### What this task involves
Every record needs to come back as written, except for the pictures.

[Object transformation records]
################

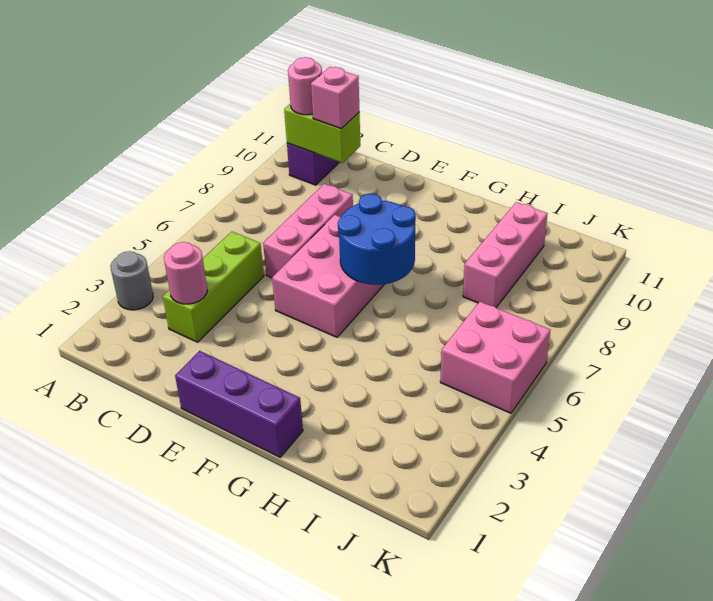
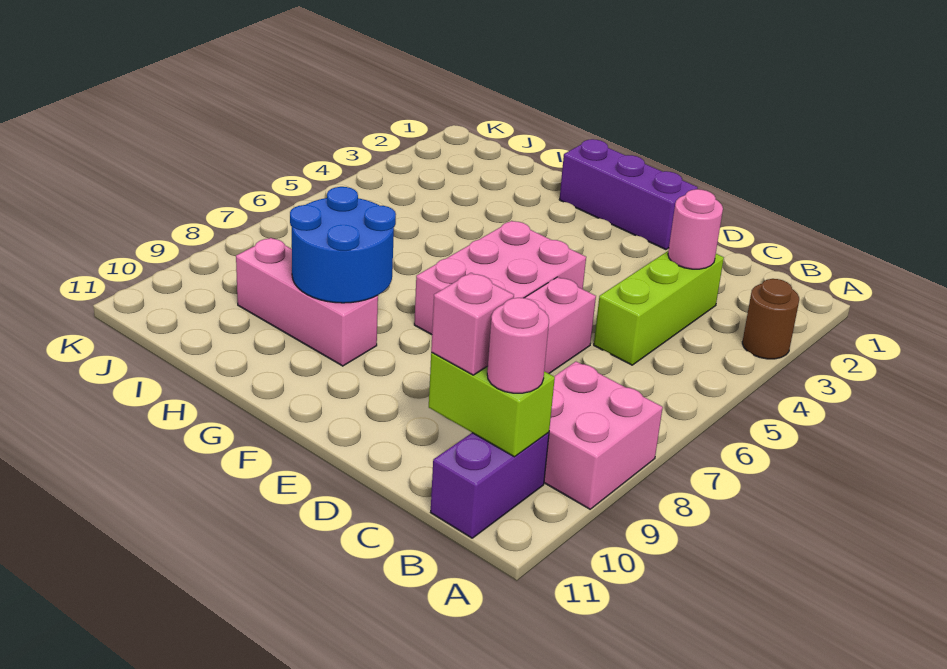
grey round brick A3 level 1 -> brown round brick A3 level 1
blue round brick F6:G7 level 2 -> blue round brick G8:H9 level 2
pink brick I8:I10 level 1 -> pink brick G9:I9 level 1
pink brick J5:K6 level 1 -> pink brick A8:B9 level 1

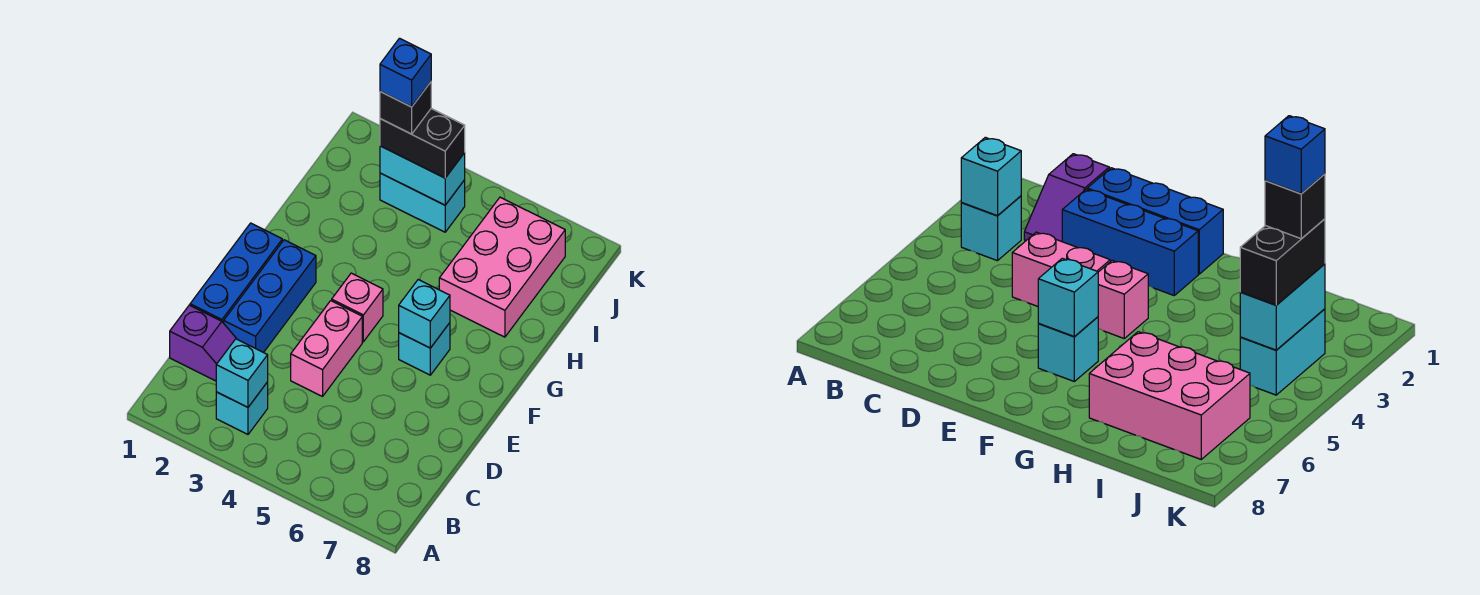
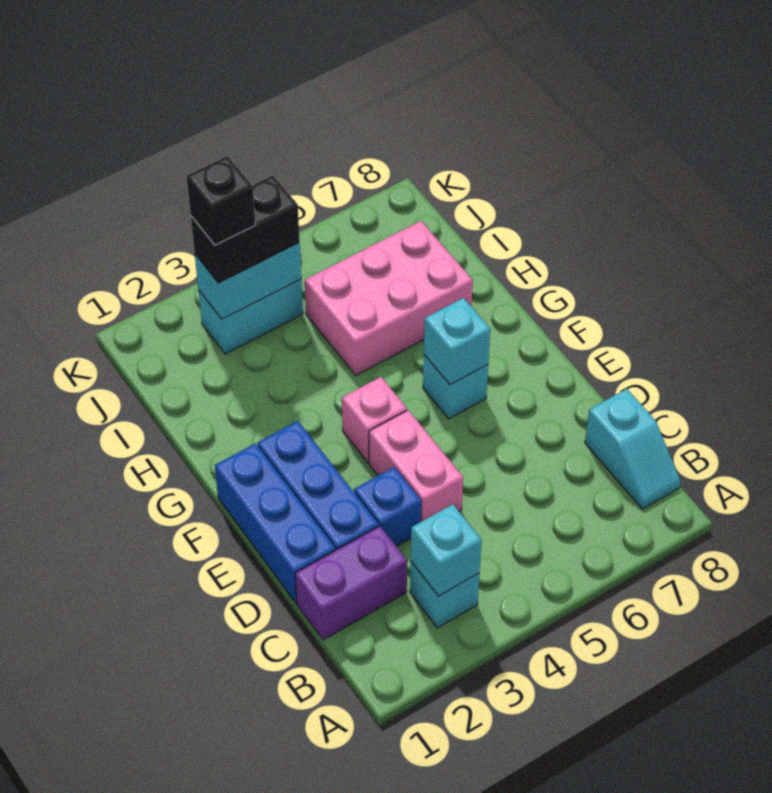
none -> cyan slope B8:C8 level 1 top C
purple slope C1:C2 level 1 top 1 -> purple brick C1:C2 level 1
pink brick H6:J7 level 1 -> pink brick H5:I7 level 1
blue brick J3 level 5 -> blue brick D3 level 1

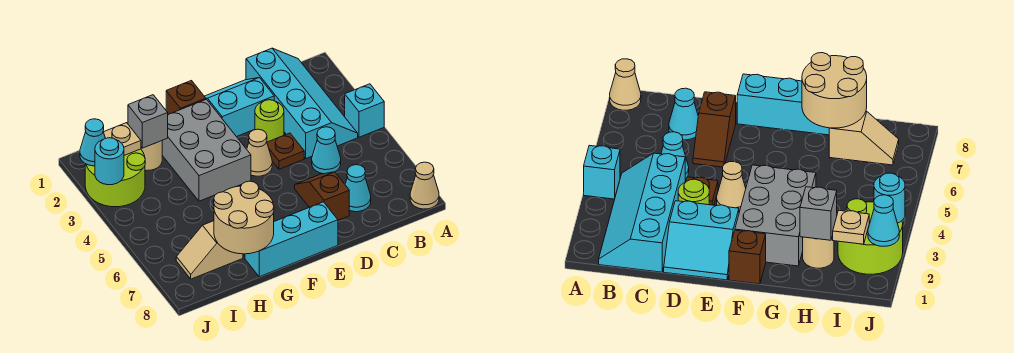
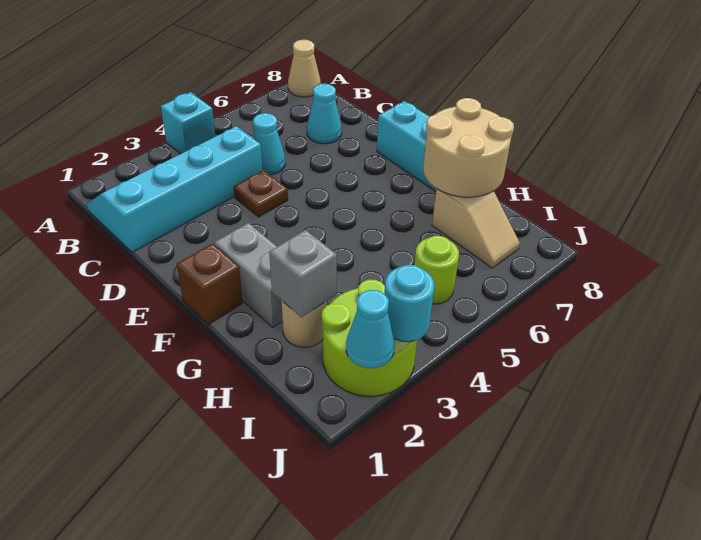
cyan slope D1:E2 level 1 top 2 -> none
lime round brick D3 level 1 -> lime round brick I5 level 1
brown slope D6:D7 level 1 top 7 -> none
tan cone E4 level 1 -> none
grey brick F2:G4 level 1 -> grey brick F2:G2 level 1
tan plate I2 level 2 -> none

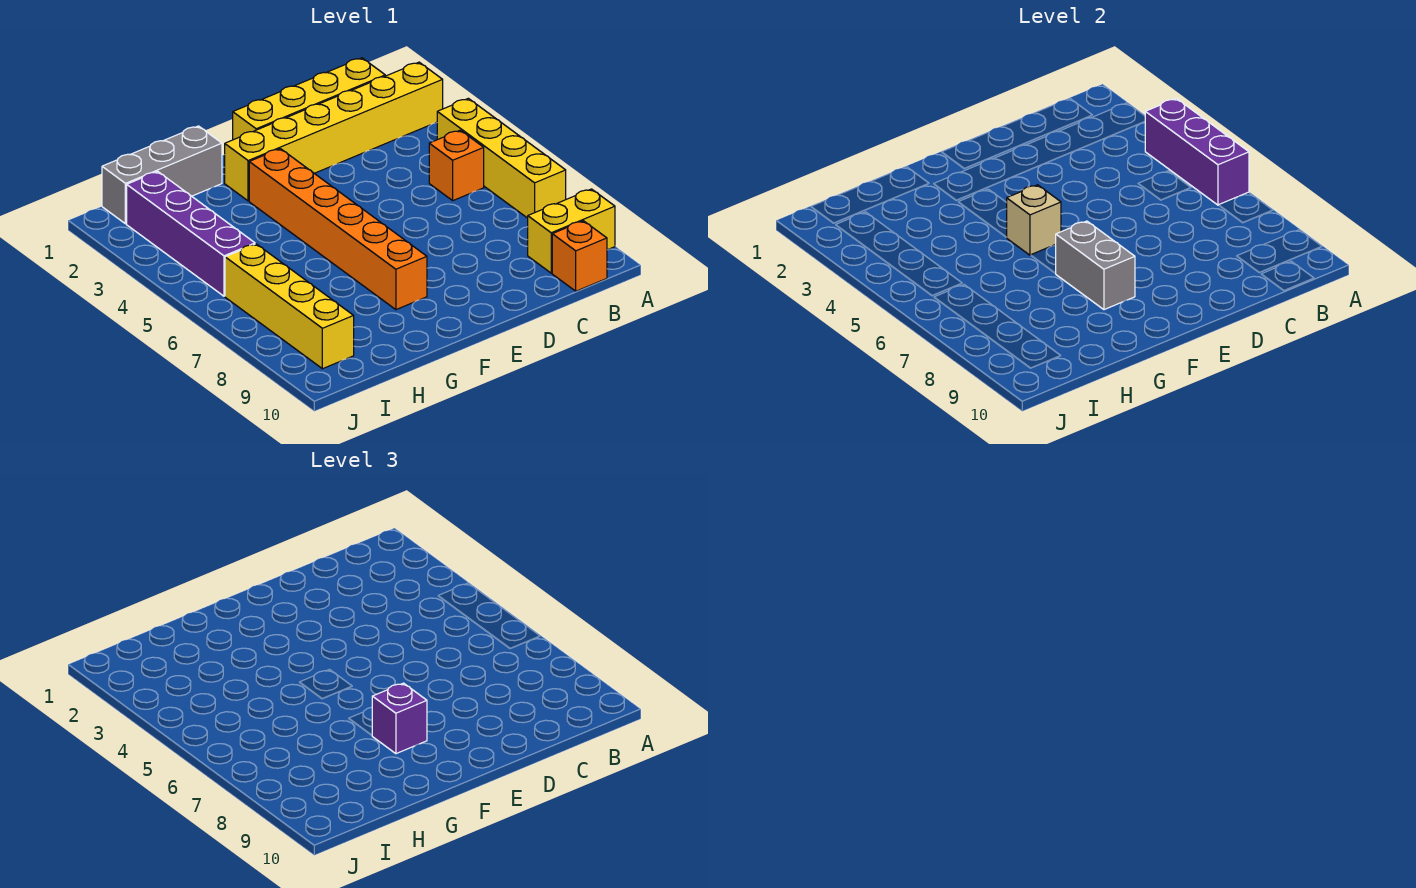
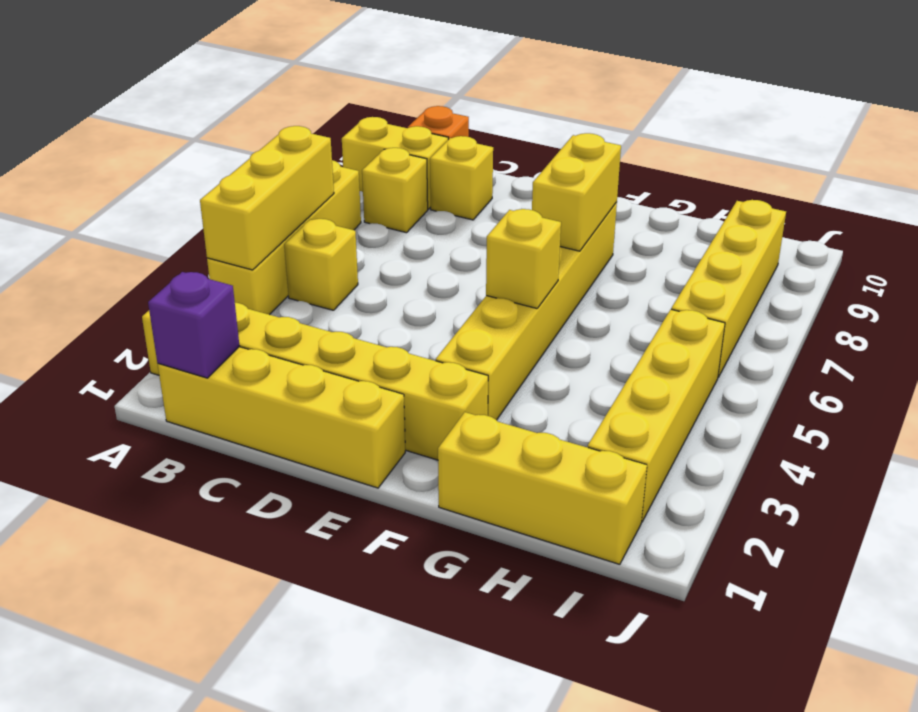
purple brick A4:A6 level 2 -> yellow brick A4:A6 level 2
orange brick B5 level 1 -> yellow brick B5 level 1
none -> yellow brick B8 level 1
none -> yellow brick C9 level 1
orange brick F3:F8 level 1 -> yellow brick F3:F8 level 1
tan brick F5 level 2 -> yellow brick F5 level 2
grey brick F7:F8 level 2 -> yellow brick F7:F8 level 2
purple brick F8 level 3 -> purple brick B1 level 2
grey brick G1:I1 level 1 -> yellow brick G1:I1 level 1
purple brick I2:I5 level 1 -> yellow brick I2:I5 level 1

################

### Solution for this exercise
grey round brick A3 level 1 -> brown round brick A3 level 1
blue round brick F6:G7 level 2 -> blue round brick G8:H9 level 2
pink brick I8:I10 level 1 -> pink brick G9:I9 level 1
pink brick J5:K6 level 1 -> pink brick A8:B9 level 1

none -> cyan slope B8:C8 level 1 top C
purple slope C1:C2 level 1 top 1 -> purple brick C1:C2 level 1
pink brick H6:J7 level 1 -> pink brick H5:I7 level 1
blue brick J3 level 5 -> blue brick D3 level 1

cyan slope D1:E2 level 1 top 2 -> none
lime round brick D3 level 1 -> lime round brick I5 level 1
brown slope D6:D7 level 1 top 7 -> none
tan cone E4 level 1 -> none
grey brick F2:G4 level 1 -> grey brick F2:G2 level 1
tan plate I2 level 2 -> none

purple brick A4:A6 level 2 -> yellow brick A4:A6 level 2
orange brick B5 level 1 -> yellow brick B5 level 1
none -> yellow brick B8 level 1
none -> yellow brick C9 level 1
orange brick F3:F8 level 1 -> yellow brick F3:F8 level 1
tan brick F5 level 2 -> yellow brick F5 level 2
grey brick F7:F8 level 2 -> yellow brick F7:F8 level 2
purple brick F8 level 3 -> purple brick B1 level 2
grey brick G1:I1 level 1 -> yellow brick G1:I1 level 1
purple brick I2:I5 level 1 -> yellow brick I2:I5 level 1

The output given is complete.